● WHAT THE TASK REQUIRES
Transcribe the records below in their entirety, and leave out each image.
====== SUPPLIED RECORDS
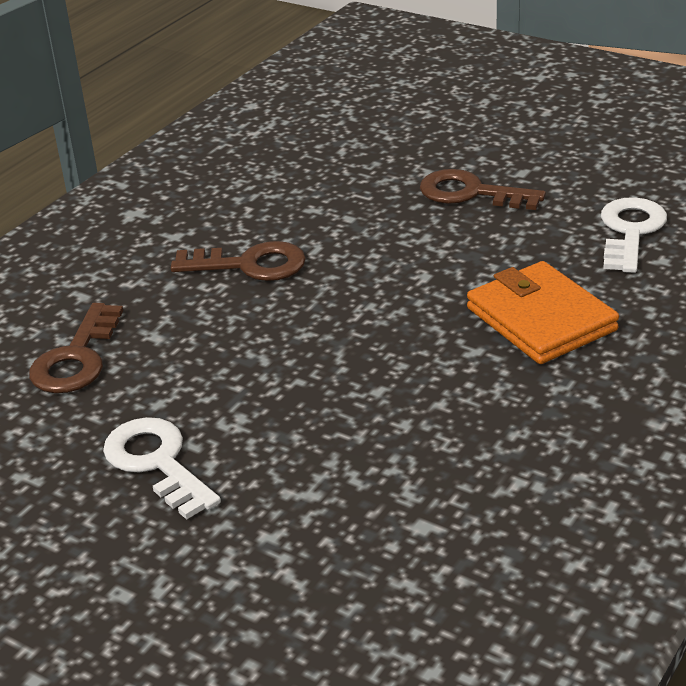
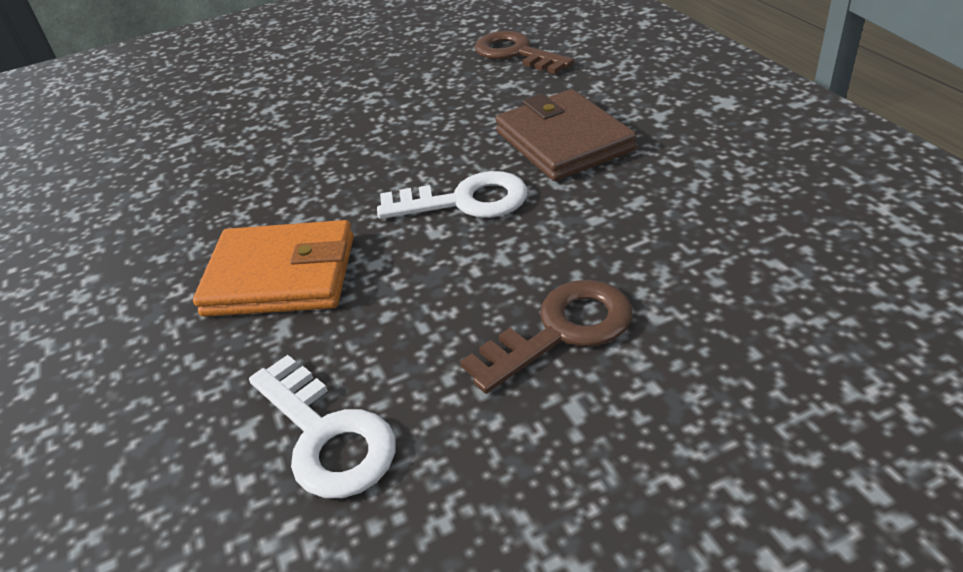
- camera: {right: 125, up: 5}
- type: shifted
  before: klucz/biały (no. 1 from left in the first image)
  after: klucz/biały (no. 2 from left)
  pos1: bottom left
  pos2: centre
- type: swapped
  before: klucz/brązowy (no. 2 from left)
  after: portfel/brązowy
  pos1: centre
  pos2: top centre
============
● EXERCISE RESPONSE
- camera: {right: 125, up: 5}
- type: shifted
  before: klucz/biały (no. 1 from left in the first image)
  after: klucz/biały (no. 2 from left)
  pos1: bottom left
  pos2: centre
- type: swapped
  before: klucz/brązowy (no. 2 from left)
  after: portfel/brązowy
  pos1: centre
  pos2: top centre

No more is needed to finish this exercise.